- ABOUT THIS TASK -
Your job is to restate each entry word for word.

================

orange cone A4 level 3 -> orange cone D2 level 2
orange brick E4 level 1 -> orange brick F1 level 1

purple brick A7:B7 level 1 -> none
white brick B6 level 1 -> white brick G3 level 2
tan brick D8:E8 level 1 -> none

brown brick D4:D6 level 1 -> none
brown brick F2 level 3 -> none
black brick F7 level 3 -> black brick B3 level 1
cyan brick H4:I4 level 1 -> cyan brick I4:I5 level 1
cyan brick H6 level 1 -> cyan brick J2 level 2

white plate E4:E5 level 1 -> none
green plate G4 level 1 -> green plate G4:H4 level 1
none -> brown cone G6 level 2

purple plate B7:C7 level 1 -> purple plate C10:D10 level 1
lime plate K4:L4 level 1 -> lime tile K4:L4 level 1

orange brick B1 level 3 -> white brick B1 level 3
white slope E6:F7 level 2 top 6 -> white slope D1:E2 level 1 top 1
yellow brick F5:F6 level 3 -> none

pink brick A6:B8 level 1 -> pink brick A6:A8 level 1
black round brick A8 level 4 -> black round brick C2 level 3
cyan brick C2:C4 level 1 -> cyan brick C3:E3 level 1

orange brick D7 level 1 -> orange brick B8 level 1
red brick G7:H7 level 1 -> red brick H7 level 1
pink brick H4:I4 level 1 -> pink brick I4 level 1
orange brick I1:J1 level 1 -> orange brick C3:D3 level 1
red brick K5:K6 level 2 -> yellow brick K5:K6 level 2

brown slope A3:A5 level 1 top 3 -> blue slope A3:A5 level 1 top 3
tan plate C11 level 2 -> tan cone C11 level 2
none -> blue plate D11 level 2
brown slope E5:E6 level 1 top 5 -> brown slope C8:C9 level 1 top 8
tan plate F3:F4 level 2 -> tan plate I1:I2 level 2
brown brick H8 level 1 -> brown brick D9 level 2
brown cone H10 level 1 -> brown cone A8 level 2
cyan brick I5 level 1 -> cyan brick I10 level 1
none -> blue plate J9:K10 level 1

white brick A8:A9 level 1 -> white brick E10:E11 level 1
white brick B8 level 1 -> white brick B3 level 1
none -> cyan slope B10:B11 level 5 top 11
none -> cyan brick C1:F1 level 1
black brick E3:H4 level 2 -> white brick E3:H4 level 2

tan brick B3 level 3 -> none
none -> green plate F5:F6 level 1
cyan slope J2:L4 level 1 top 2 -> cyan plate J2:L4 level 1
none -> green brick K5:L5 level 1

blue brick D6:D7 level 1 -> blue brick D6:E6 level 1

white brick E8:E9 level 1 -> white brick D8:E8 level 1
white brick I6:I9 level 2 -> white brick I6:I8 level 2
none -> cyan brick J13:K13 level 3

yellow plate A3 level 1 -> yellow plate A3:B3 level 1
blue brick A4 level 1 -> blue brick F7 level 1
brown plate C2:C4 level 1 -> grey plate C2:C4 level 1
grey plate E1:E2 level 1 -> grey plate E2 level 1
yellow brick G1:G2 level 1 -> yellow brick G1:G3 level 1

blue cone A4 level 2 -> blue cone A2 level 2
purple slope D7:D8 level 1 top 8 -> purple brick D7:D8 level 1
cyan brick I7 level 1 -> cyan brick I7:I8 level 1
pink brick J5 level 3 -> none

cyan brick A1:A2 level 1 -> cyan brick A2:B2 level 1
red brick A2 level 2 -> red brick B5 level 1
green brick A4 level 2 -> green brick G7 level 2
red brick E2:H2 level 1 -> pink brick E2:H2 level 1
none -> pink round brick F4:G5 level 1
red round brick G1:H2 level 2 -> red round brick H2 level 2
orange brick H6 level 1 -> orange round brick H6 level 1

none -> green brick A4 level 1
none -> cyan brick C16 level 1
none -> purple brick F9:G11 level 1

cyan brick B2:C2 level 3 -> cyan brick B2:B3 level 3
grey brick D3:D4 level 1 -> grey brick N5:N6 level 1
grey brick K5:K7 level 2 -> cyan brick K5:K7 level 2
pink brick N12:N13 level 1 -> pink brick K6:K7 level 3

================

- RESPONSE -
orange cone A4 level 3 -> orange cone D2 level 2
orange brick E4 level 1 -> orange brick F1 level 1

purple brick A7:B7 level 1 -> none
white brick B6 level 1 -> white brick G3 level 2
tan brick D8:E8 level 1 -> none

brown brick D4:D6 level 1 -> none
brown brick F2 level 3 -> none
black brick F7 level 3 -> black brick B3 level 1
cyan brick H4:I4 level 1 -> cyan brick I4:I5 level 1
cyan brick H6 level 1 -> cyan brick J2 level 2

white plate E4:E5 level 1 -> none
green plate G4 level 1 -> green plate G4:H4 level 1
none -> brown cone G6 level 2

purple plate B7:C7 level 1 -> purple plate C10:D10 level 1
lime plate K4:L4 level 1 -> lime tile K4:L4 level 1

orange brick B1 level 3 -> white brick B1 level 3
white slope E6:F7 level 2 top 6 -> white slope D1:E2 level 1 top 1
yellow brick F5:F6 level 3 -> none

pink brick A6:B8 level 1 -> pink brick A6:A8 level 1
black round brick A8 level 4 -> black round brick C2 level 3
cyan brick C2:C4 level 1 -> cyan brick C3:E3 level 1

orange brick D7 level 1 -> orange brick B8 level 1
red brick G7:H7 level 1 -> red brick H7 level 1
pink brick H4:I4 level 1 -> pink brick I4 level 1
orange brick I1:J1 level 1 -> orange brick C3:D3 level 1
red brick K5:K6 level 2 -> yellow brick K5:K6 level 2

brown slope A3:A5 level 1 top 3 -> blue slope A3:A5 level 1 top 3
tan plate C11 level 2 -> tan cone C11 level 2
none -> blue plate D11 level 2
brown slope E5:E6 level 1 top 5 -> brown slope C8:C9 level 1 top 8
tan plate F3:F4 level 2 -> tan plate I1:I2 level 2
brown brick H8 level 1 -> brown brick D9 level 2
brown cone H10 level 1 -> brown cone A8 level 2
cyan brick I5 level 1 -> cyan brick I10 level 1
none -> blue plate J9:K10 level 1

white brick A8:A9 level 1 -> white brick E10:E11 level 1
white brick B8 level 1 -> white brick B3 level 1
none -> cyan slope B10:B11 level 5 top 11
none -> cyan brick C1:F1 level 1
black brick E3:H4 level 2 -> white brick E3:H4 level 2

tan brick B3 level 3 -> none
none -> green plate F5:F6 level 1
cyan slope J2:L4 level 1 top 2 -> cyan plate J2:L4 level 1
none -> green brick K5:L5 level 1

blue brick D6:D7 level 1 -> blue brick D6:E6 level 1

white brick E8:E9 level 1 -> white brick D8:E8 level 1
white brick I6:I9 level 2 -> white brick I6:I8 level 2
none -> cyan brick J13:K13 level 3

yellow plate A3 level 1 -> yellow plate A3:B3 level 1
blue brick A4 level 1 -> blue brick F7 level 1
brown plate C2:C4 level 1 -> grey plate C2:C4 level 1
grey plate E1:E2 level 1 -> grey plate E2 level 1
yellow brick G1:G2 level 1 -> yellow brick G1:G3 level 1

blue cone A4 level 2 -> blue cone A2 level 2
purple slope D7:D8 level 1 top 8 -> purple brick D7:D8 level 1
cyan brick I7 level 1 -> cyan brick I7:I8 level 1
pink brick J5 level 3 -> none

cyan brick A1:A2 level 1 -> cyan brick A2:B2 level 1
red brick A2 level 2 -> red brick B5 level 1
green brick A4 level 2 -> green brick G7 level 2
red brick E2:H2 level 1 -> pink brick E2:H2 level 1
none -> pink round brick F4:G5 level 1
red round brick G1:H2 level 2 -> red round brick H2 level 2
orange brick H6 level 1 -> orange round brick H6 level 1

none -> green brick A4 level 1
none -> cyan brick C16 level 1
none -> purple brick F9:G11 level 1

cyan brick B2:C2 level 3 -> cyan brick B2:B3 level 3
grey brick D3:D4 level 1 -> grey brick N5:N6 level 1
grey brick K5:K7 level 2 -> cyan brick K5:K7 level 2
pink brick N12:N13 level 1 -> pink brick K6:K7 level 3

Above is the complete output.